**Given information**
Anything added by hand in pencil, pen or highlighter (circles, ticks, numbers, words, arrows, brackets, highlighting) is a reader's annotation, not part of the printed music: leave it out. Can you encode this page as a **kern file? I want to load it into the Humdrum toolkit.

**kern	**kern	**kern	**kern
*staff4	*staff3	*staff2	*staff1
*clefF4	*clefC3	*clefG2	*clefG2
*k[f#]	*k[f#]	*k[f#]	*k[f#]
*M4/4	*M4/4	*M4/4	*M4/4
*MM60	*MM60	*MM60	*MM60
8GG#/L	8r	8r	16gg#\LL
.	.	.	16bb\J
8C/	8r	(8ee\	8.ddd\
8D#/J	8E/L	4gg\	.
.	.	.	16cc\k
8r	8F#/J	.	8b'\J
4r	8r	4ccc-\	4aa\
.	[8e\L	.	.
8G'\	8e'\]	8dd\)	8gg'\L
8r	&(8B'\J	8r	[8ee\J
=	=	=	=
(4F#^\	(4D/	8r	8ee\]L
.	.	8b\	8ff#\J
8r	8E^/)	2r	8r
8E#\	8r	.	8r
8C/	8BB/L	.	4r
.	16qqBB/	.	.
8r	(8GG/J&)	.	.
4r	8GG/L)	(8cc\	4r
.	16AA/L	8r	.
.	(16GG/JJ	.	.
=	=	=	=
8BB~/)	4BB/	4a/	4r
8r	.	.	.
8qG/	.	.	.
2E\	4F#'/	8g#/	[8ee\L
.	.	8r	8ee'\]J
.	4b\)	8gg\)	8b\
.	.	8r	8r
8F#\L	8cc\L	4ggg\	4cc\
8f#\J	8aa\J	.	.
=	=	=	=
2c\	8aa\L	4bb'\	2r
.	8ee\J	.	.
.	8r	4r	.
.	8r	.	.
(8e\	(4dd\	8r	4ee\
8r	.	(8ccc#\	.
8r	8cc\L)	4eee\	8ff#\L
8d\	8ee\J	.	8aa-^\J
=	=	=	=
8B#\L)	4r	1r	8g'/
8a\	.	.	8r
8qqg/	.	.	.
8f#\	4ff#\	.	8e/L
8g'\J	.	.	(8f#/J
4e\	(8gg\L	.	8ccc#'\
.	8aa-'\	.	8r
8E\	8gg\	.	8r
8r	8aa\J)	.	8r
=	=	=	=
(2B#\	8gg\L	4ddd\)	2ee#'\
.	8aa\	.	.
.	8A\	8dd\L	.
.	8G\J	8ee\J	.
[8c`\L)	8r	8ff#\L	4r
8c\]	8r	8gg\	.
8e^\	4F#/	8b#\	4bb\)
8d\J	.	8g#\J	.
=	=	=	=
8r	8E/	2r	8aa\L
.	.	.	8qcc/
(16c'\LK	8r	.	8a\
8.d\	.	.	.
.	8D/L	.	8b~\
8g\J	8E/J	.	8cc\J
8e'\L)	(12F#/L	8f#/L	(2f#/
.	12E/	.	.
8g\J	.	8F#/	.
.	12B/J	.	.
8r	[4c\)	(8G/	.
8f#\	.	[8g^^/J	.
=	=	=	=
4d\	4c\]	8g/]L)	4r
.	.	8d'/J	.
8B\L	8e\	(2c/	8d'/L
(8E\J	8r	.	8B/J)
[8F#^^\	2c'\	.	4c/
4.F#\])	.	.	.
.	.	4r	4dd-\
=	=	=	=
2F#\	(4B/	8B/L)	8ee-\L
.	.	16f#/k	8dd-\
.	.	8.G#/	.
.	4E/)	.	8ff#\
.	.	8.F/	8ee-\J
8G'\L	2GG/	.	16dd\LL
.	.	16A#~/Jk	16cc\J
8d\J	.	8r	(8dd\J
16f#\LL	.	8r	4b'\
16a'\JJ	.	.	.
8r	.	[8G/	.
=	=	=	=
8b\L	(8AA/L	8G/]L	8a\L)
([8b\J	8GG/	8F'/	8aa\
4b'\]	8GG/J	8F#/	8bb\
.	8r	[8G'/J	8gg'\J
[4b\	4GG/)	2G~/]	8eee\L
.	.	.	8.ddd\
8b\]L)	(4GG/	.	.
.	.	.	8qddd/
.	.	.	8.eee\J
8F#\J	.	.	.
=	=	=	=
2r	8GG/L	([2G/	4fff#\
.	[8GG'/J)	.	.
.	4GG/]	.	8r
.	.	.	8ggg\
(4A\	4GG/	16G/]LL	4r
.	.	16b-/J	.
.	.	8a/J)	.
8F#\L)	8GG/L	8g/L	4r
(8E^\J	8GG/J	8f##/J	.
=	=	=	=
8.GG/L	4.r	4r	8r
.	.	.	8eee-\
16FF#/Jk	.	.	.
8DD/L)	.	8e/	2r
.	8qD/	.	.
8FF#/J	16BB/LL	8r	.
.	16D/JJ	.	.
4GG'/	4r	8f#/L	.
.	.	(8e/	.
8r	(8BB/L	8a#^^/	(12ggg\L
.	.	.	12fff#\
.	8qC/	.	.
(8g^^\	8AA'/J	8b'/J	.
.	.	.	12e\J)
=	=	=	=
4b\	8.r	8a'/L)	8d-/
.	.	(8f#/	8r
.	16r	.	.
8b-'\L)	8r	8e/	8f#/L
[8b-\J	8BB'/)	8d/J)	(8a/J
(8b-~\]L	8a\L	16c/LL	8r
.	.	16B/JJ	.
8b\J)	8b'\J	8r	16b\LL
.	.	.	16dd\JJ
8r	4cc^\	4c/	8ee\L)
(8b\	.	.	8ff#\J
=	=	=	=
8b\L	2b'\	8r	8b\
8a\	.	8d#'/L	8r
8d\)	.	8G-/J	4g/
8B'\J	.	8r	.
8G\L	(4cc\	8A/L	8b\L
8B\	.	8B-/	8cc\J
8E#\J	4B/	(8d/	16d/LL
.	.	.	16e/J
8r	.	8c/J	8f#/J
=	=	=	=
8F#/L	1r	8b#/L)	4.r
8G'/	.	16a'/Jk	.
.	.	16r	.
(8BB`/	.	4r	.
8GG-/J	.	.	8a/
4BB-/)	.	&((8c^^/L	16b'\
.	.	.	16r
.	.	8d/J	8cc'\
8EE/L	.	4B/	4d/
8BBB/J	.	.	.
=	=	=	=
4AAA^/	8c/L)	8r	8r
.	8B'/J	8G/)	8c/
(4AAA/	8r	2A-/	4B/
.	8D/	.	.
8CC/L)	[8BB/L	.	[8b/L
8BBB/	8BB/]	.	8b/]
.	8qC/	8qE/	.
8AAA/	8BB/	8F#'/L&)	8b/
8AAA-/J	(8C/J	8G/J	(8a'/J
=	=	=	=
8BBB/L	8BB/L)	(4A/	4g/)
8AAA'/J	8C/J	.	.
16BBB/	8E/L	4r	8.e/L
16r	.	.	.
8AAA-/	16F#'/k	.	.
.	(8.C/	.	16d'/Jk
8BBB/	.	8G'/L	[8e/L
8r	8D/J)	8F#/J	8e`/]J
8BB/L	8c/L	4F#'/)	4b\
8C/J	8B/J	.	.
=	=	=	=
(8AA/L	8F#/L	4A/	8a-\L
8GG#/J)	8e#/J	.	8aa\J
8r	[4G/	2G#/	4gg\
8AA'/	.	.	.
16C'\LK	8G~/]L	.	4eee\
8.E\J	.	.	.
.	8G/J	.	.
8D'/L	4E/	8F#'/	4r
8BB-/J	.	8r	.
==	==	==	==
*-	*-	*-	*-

**Exercise goal**
Return every line above that contains the string "kern".

**Task result**
Anything added by hand in pencil, pen or highlighter (circles, ticks, numbers, words, arrows, brackets, highlighting) is a reader's annotation, not part of the printed music: leave it out. Can you encode this page as a **kern file? I want to load it into the Humdrum toolkit.
**kern	**kern	**kern	**kern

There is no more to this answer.